### Supplied material
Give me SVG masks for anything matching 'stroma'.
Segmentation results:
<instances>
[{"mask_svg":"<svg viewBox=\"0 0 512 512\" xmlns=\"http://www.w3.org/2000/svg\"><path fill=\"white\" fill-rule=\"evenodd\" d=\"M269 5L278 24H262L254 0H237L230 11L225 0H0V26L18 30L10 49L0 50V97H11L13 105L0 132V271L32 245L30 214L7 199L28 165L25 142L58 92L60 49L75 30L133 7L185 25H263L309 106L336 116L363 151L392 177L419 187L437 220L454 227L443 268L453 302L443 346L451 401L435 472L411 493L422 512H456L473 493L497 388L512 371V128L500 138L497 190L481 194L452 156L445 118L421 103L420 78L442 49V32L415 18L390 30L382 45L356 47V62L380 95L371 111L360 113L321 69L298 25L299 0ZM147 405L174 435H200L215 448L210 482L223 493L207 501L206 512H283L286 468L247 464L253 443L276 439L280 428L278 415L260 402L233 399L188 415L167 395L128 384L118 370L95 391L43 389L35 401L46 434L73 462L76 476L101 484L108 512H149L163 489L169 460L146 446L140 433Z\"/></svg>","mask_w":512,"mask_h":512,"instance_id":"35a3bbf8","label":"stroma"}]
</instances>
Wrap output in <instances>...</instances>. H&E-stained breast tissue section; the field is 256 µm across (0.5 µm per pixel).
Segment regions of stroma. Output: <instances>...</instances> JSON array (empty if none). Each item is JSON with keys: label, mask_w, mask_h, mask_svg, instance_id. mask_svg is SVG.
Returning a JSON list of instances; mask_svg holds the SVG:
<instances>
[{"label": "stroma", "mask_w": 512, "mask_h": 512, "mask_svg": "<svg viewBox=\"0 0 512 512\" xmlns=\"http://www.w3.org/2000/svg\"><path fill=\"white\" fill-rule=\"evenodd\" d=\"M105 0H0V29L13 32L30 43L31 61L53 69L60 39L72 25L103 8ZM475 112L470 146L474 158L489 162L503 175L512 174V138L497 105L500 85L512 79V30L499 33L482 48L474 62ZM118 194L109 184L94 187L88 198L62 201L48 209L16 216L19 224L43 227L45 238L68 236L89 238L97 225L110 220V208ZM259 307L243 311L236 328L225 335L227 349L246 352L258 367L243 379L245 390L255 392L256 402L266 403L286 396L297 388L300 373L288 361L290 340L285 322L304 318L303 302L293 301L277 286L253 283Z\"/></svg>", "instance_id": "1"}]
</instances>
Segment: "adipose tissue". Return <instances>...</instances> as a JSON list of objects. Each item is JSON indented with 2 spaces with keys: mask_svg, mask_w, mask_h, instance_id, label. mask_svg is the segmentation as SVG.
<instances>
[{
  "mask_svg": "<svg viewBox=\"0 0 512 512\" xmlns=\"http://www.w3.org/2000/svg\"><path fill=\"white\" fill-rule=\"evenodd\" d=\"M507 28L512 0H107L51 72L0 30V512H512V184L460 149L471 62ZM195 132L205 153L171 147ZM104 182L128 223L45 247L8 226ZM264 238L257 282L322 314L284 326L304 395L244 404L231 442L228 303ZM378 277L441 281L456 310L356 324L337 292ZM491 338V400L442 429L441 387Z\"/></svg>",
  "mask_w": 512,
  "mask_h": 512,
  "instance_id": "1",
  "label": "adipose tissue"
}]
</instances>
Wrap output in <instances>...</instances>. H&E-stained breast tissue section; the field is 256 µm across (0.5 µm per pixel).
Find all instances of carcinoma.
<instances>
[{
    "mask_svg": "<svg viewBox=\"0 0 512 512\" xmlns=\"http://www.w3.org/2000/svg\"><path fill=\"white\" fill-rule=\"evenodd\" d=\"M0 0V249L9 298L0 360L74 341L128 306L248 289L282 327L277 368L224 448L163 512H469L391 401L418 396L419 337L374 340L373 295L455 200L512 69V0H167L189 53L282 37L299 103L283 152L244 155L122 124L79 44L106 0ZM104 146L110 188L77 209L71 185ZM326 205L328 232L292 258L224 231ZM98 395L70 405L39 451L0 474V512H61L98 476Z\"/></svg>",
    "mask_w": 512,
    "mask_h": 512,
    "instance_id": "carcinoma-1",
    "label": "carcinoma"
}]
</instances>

### Aim of the task
Set all of the records down again, exactly as they stand.

### Solution
Give me SVG masks for anything matching 'stroma'.
Segmentation results:
<instances>
[{"mask_svg":"<svg viewBox=\"0 0 512 512\" xmlns=\"http://www.w3.org/2000/svg\"><path fill=\"white\" fill-rule=\"evenodd\" d=\"M269 5L278 24H262L254 0H237L230 11L225 0H0V26L18 30L10 49L0 50V97H11L13 105L0 132V271L32 245L30 214L7 199L28 165L25 142L58 92L60 49L75 30L133 7L185 25H263L309 106L336 116L363 151L392 177L419 187L437 220L454 227L443 268L453 302L443 346L451 401L435 472L411 493L422 512H456L473 493L497 388L512 371V128L500 138L497 190L481 194L452 156L445 118L421 103L420 78L442 49V32L415 18L390 30L382 45L356 47V62L380 95L371 111L360 113L321 69L298 25L299 0ZM147 405L174 435H200L215 448L210 482L223 493L207 501L206 512H283L286 468L247 464L253 443L276 439L280 428L278 415L260 402L233 399L188 415L167 395L128 384L118 370L95 391L43 389L35 401L46 434L73 462L76 476L101 484L108 512H149L163 489L169 460L146 446L140 433Z\"/></svg>","mask_w":512,"mask_h":512,"instance_id":"35a3bbf8","label":"stroma"}]
</instances>
Wrap output in <instances>...</instances>. H&E-stained breast tissue section; the field is 256 µm across (0.5 µm per pixel).
Segment regions of stroma. Output: <instances>...</instances> JSON array (empty if none). Each item is JSON with keys: label, mask_w, mask_h, mask_svg, instance_id. mask_svg is SVG.
Returning a JSON list of instances; mask_svg holds the SVG:
<instances>
[{"label": "stroma", "mask_w": 512, "mask_h": 512, "mask_svg": "<svg viewBox=\"0 0 512 512\" xmlns=\"http://www.w3.org/2000/svg\"><path fill=\"white\" fill-rule=\"evenodd\" d=\"M105 0H0V29L13 32L30 43L31 61L53 69L60 39L72 25L103 8ZM475 112L470 146L474 158L489 162L503 175L512 174V138L497 105L500 85L512 79V30L499 33L482 48L474 62ZM118 194L109 184L94 187L88 198L62 201L48 209L16 216L19 224L43 227L45 238L68 236L89 238L97 225L110 220V208ZM259 307L243 311L236 328L225 335L227 349L246 352L258 367L243 379L245 390L255 392L256 402L266 403L286 396L297 388L300 373L288 361L290 340L285 322L304 318L303 302L293 301L277 286L253 283Z\"/></svg>", "instance_id": "1"}]
</instances>
Segment: "adipose tissue". Return <instances>...</instances> as a JSON list of objects. Each item is JSON indented with 2 spaces with keys: mask_svg, mask_w, mask_h, instance_id, label. mask_svg is the segmentation as SVG.
<instances>
[{
  "mask_svg": "<svg viewBox=\"0 0 512 512\" xmlns=\"http://www.w3.org/2000/svg\"><path fill=\"white\" fill-rule=\"evenodd\" d=\"M507 28L512 0H107L51 72L0 30V512H512V184L460 149L471 62ZM195 132L205 153L171 147ZM104 182L128 223L45 247L8 226ZM264 238L257 282L322 314L284 326L304 395L244 404L231 442L228 303ZM378 277L441 281L456 310L356 324L337 292ZM491 338V400L442 429L441 387Z\"/></svg>",
  "mask_w": 512,
  "mask_h": 512,
  "instance_id": "1",
  "label": "adipose tissue"
}]
</instances>
Wrap output in <instances>...</instances>. H&E-stained breast tissue section; the field is 256 µm across (0.5 µm per pixel).
Find all instances of carcinoma.
<instances>
[{
    "mask_svg": "<svg viewBox=\"0 0 512 512\" xmlns=\"http://www.w3.org/2000/svg\"><path fill=\"white\" fill-rule=\"evenodd\" d=\"M0 0V249L9 298L0 360L74 341L128 306L248 289L282 327L277 368L224 448L163 512H469L391 401L418 396L419 337L374 340L373 295L455 200L512 69V0H167L189 53L282 37L299 103L283 152L244 155L122 124L79 44L106 0ZM104 146L110 188L77 209L71 185ZM326 205L328 232L292 258L224 231ZM98 395L70 405L39 451L0 474V512H61L98 476Z\"/></svg>",
    "mask_w": 512,
    "mask_h": 512,
    "instance_id": "carcinoma-1",
    "label": "carcinoma"
}]
</instances>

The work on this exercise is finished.